→ **What you are asked to do**: Every line from the one with "GPS3 pin RX: B7 -> B13" to the final line of the records should be printed exactly as it is, with pictures left out.

→ **Material shown**:

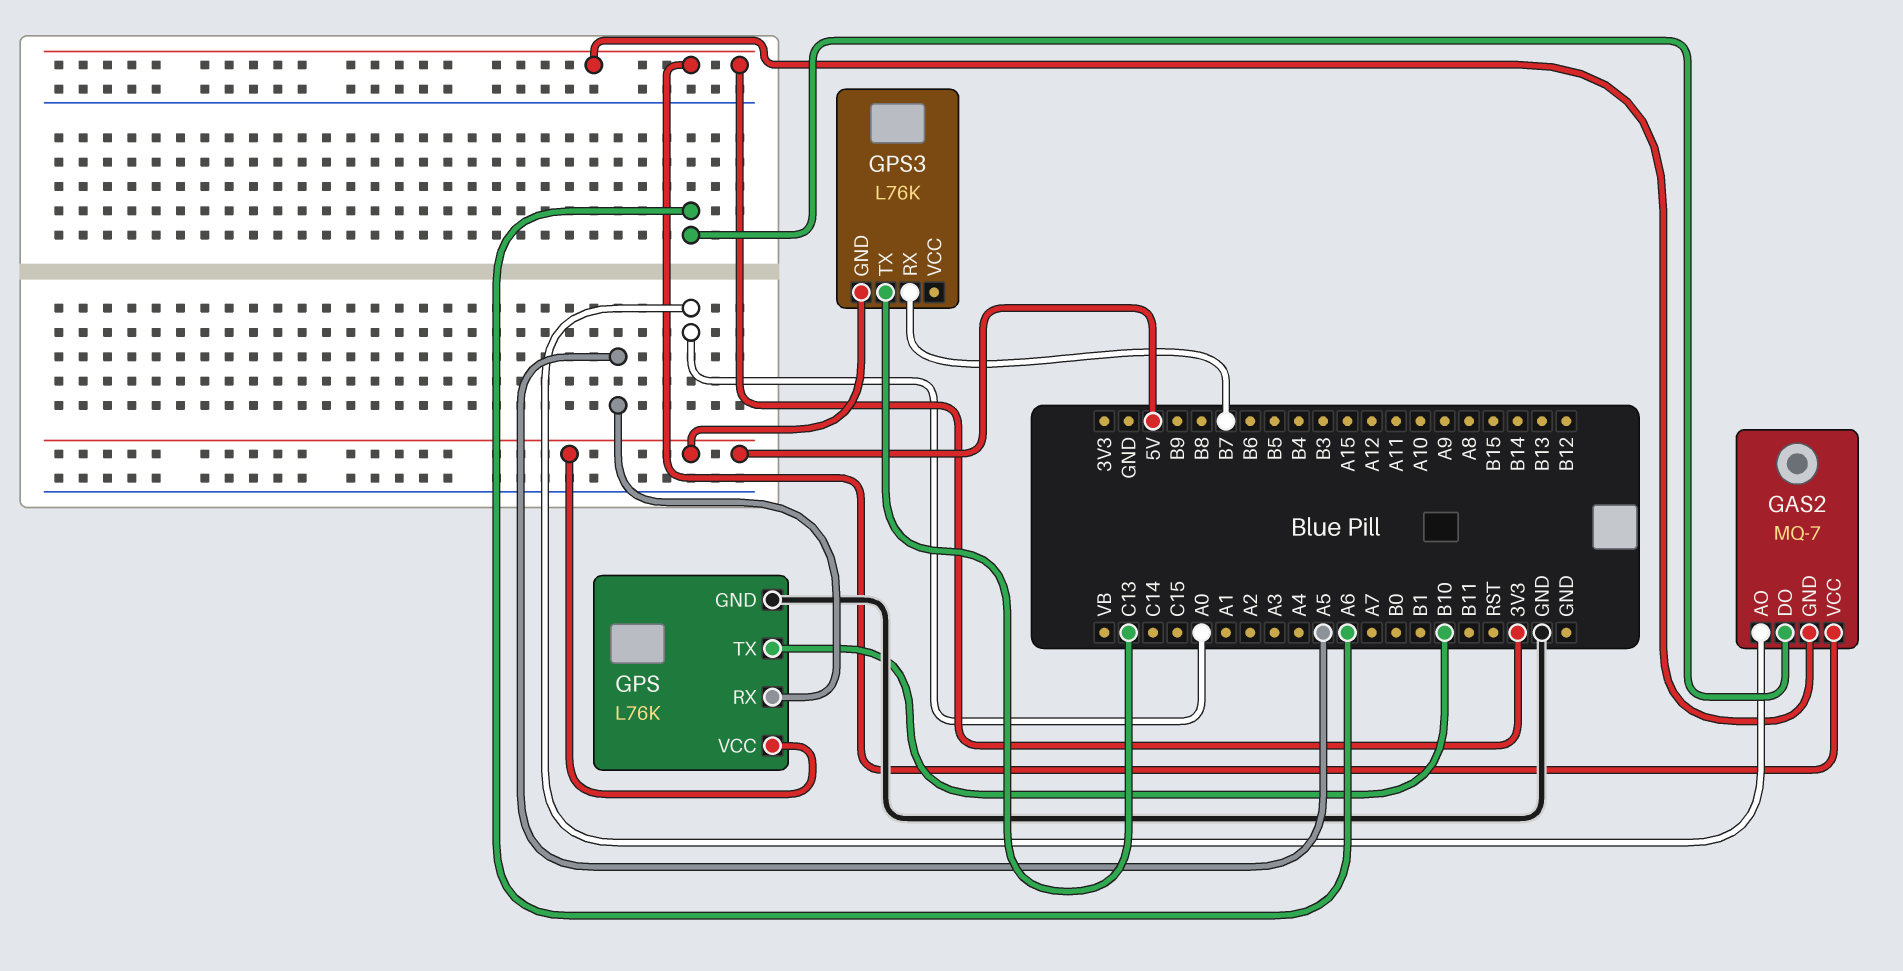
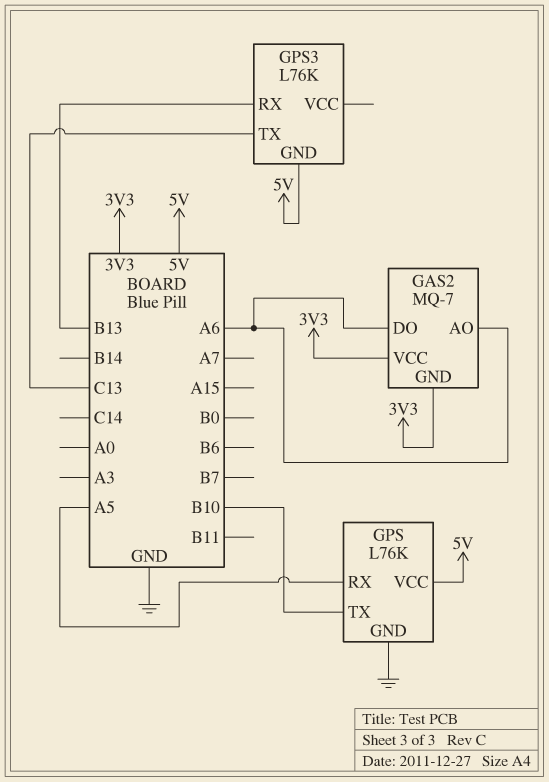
GAS2 pin AO: A0 -> A6
GPS3 pin RX: B7 -> B13

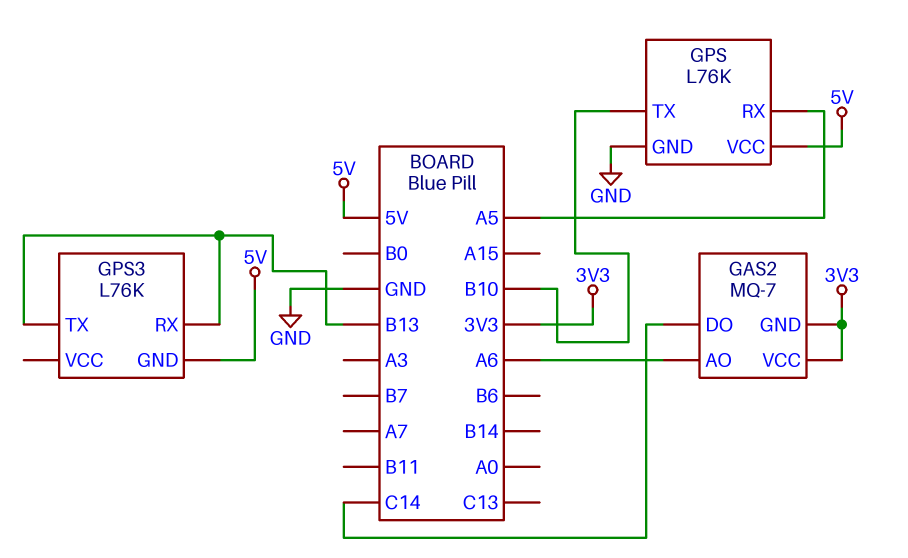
GAS2 pin DO: A6 -> C14
GPS3 pin TX: C13 -> B13

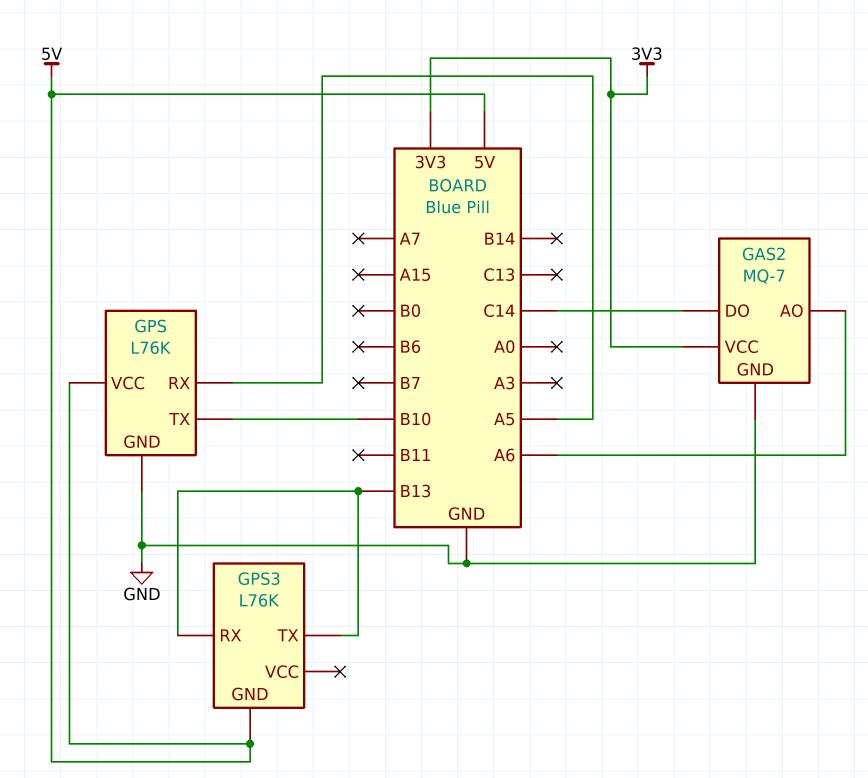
GAS2 pin GND: 3V3 -> GND

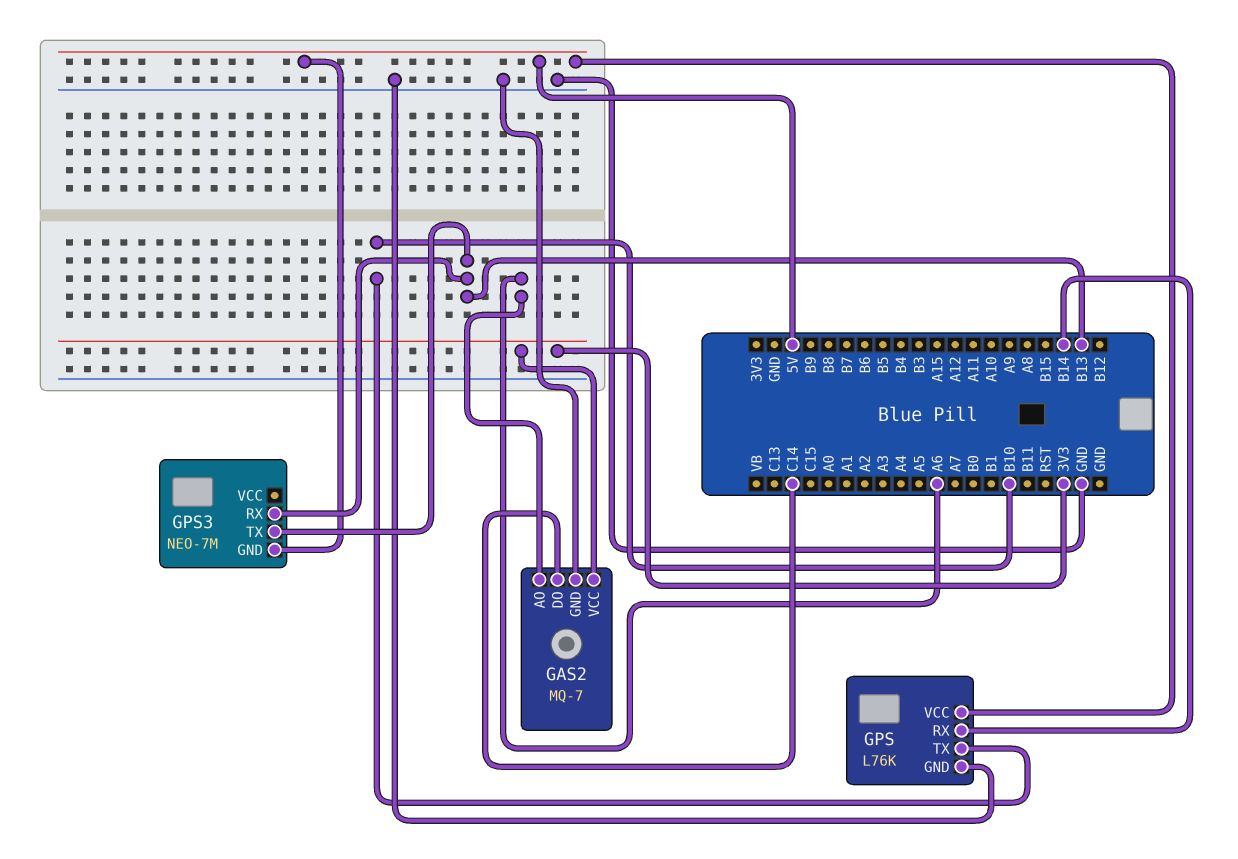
GPS pin RX: A5 -> B14
GPS3: L76K -> NEO-7M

→ **Task solution**:
GPS3 pin RX: B7 -> B13

GAS2 pin DO: A6 -> C14
GPS3 pin TX: C13 -> B13

GAS2 pin GND: 3V3 -> GND

GPS pin RX: A5 -> B14
GPS3: L76K -> NEO-7M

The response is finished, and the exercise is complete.